> **TASK GOAL**:
Line by line, output the data that follows exactly as written.

> **Dataset entries**:
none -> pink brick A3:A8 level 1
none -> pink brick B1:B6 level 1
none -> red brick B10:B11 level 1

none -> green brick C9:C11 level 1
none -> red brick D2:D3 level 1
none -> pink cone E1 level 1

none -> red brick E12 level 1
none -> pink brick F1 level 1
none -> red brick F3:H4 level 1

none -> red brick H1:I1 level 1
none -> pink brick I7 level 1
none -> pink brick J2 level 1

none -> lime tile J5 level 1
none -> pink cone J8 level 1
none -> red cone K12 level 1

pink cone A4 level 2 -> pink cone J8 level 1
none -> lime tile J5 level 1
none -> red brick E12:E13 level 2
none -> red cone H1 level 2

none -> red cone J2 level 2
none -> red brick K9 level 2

> **OUTPUT OF THE EXERCISE**:
none -> pink brick A3:A8 level 1
none -> pink brick B1:B6 level 1
none -> red brick B10:B11 level 1

none -> green brick C9:C11 level 1
none -> red brick D2:D3 level 1
none -> pink cone E1 level 1

none -> red brick E12 level 1
none -> pink brick F1 level 1
none -> red brick F3:H4 level 1

none -> red brick H1:I1 level 1
none -> pink brick I7 level 1
none -> pink brick J2 level 1

none -> lime tile J5 level 1
none -> pink cone J8 level 1
none -> red cone K12 level 1

pink cone A4 level 2 -> pink cone J8 level 1
none -> lime tile J5 level 1
none -> red brick E12:E13 level 2
none -> red cone H1 level 2

none -> red cone J2 level 2
none -> red brick K9 level 2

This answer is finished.